In the listing that follows, print every line exactly and leave the images out.

INFORMATION SUPPLIED
%%

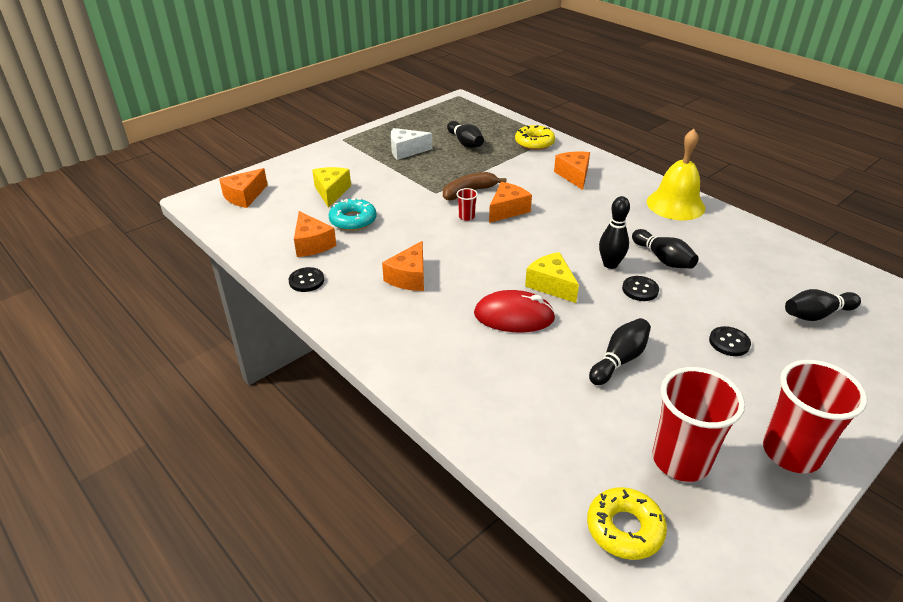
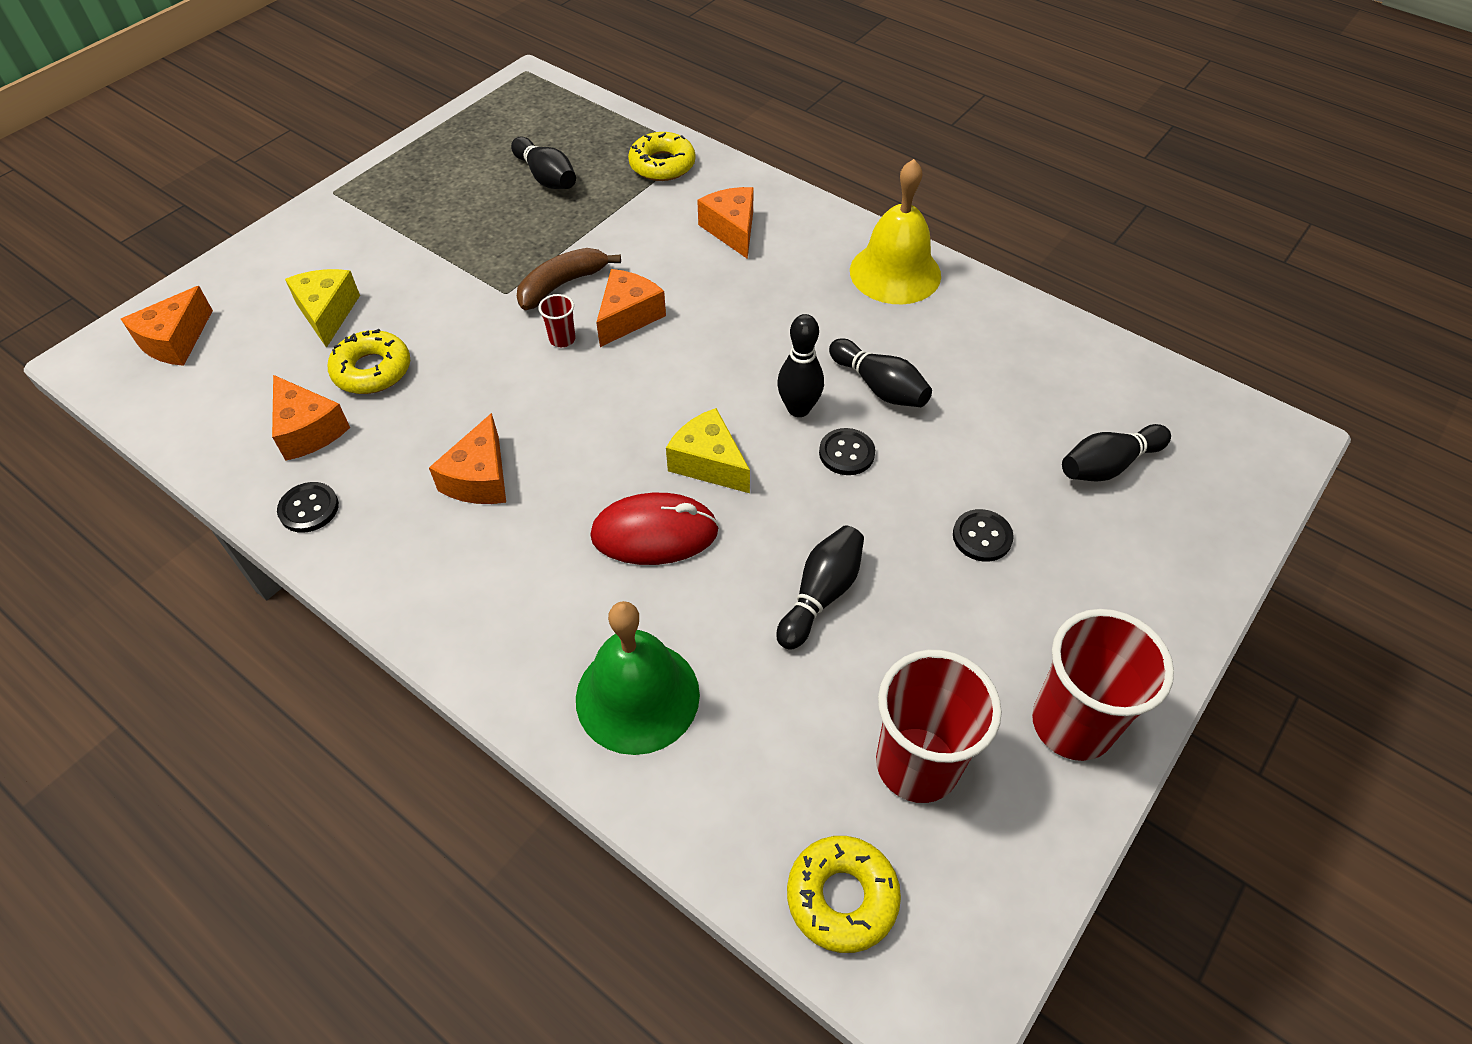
camera: 10 degrees left, 15 degrees up
(353, 220) = (372, 370): turquoise donut -> yellow donut
(406, 151) = (446, 206): white cheese -> none
(495, 398) = (637, 696): none -> green bell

%%

REPLY
camera: 10 degrees left, 15 degrees up
(353, 220) = (372, 370): turquoise donut -> yellow donut
(406, 151) = (446, 206): white cheese -> none
(495, 398) = (637, 696): none -> green bell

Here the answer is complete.